──────── Data extract
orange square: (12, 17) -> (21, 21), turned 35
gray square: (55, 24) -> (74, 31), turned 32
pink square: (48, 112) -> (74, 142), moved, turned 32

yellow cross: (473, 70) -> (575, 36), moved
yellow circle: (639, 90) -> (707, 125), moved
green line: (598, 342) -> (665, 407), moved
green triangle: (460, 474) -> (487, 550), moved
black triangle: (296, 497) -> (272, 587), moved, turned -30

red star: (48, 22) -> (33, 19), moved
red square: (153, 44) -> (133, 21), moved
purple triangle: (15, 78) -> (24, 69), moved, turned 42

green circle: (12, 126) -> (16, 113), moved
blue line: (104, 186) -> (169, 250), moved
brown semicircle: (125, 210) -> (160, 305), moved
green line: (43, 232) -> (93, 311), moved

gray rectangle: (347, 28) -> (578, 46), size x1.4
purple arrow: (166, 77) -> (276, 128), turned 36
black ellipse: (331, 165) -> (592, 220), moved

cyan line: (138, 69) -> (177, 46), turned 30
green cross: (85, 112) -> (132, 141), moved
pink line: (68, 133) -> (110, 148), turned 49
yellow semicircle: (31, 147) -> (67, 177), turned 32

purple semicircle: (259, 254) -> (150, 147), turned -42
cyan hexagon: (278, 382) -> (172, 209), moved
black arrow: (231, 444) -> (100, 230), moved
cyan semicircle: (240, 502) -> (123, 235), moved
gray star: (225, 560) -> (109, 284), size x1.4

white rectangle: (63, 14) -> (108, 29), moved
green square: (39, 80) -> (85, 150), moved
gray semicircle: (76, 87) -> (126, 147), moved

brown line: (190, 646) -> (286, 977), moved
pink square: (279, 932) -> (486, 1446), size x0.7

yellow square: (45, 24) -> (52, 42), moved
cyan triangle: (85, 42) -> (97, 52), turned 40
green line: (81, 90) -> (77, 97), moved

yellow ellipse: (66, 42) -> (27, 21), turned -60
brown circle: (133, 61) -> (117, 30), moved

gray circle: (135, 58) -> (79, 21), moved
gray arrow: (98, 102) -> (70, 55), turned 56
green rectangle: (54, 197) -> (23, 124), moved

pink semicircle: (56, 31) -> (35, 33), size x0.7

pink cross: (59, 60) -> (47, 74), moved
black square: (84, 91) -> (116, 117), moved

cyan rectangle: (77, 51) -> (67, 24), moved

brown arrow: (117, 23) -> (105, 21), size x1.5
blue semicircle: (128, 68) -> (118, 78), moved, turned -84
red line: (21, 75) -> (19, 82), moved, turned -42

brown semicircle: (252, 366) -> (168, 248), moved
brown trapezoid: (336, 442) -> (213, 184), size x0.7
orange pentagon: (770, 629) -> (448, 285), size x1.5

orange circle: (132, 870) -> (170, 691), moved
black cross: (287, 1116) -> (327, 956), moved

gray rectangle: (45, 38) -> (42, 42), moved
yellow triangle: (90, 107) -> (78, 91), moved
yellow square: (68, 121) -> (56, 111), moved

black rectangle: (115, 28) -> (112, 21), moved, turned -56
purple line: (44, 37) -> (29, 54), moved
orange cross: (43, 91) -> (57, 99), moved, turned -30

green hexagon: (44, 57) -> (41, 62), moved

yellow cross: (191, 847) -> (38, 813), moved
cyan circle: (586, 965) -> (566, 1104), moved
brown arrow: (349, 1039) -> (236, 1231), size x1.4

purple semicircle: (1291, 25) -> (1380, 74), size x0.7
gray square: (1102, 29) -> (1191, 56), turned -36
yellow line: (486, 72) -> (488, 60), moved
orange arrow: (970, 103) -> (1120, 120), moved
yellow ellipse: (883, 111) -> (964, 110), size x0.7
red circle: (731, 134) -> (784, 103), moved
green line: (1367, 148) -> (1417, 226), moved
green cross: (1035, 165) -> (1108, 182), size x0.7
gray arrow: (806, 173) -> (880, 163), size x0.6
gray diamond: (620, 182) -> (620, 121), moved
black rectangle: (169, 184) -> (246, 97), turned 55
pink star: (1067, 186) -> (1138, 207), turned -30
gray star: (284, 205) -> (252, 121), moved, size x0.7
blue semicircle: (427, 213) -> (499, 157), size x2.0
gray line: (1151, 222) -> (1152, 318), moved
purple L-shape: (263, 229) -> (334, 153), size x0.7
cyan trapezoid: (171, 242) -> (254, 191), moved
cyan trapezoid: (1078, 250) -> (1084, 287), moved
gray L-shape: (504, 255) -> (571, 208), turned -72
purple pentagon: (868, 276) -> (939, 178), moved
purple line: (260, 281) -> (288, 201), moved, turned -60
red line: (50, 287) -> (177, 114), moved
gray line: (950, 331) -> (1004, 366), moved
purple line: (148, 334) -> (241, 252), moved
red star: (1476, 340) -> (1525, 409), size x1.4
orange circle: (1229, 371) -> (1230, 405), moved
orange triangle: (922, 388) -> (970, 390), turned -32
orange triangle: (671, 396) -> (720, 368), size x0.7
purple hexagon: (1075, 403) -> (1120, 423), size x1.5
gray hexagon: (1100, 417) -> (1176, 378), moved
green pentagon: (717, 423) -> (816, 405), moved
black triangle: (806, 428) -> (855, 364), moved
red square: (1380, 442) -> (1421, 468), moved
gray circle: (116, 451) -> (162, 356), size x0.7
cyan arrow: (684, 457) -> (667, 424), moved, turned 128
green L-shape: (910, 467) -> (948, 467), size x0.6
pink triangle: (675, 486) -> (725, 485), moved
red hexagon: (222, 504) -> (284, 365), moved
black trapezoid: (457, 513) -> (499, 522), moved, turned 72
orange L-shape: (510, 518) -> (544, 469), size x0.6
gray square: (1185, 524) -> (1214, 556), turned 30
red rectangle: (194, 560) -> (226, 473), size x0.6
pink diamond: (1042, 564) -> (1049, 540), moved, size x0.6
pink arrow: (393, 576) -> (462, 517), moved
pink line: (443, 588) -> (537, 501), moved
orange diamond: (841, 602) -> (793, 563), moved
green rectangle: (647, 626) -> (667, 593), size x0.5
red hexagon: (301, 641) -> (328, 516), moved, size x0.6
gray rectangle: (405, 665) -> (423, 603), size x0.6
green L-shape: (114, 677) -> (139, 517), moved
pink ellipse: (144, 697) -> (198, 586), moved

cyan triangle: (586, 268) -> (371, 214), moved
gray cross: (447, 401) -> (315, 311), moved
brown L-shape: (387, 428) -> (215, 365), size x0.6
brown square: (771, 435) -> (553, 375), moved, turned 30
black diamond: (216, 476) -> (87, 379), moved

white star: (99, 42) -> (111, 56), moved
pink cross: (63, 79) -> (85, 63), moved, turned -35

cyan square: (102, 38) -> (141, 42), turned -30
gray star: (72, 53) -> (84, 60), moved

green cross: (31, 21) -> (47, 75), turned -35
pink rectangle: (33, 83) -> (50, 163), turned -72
────────────────
**Directions for this task**
Please copy, exactly as written, every line in the listing above from the line with "yellow cross: (191, 847) -> (38, 813), moved" up to and including the line with "gray line: (1151, 222) -> (1152, 318), moved".

**Task solution**
yellow cross: (191, 847) -> (38, 813), moved
cyan circle: (586, 965) -> (566, 1104), moved
brown arrow: (349, 1039) -> (236, 1231), size x1.4

purple semicircle: (1291, 25) -> (1380, 74), size x0.7
gray square: (1102, 29) -> (1191, 56), turned -36
yellow line: (486, 72) -> (488, 60), moved
orange arrow: (970, 103) -> (1120, 120), moved
yellow ellipse: (883, 111) -> (964, 110), size x0.7
red circle: (731, 134) -> (784, 103), moved
green line: (1367, 148) -> (1417, 226), moved
green cross: (1035, 165) -> (1108, 182), size x0.7
gray arrow: (806, 173) -> (880, 163), size x0.6
gray diamond: (620, 182) -> (620, 121), moved
black rectangle: (169, 184) -> (246, 97), turned 55
pink star: (1067, 186) -> (1138, 207), turned -30
gray star: (284, 205) -> (252, 121), moved, size x0.7
blue semicircle: (427, 213) -> (499, 157), size x2.0
gray line: (1151, 222) -> (1152, 318), moved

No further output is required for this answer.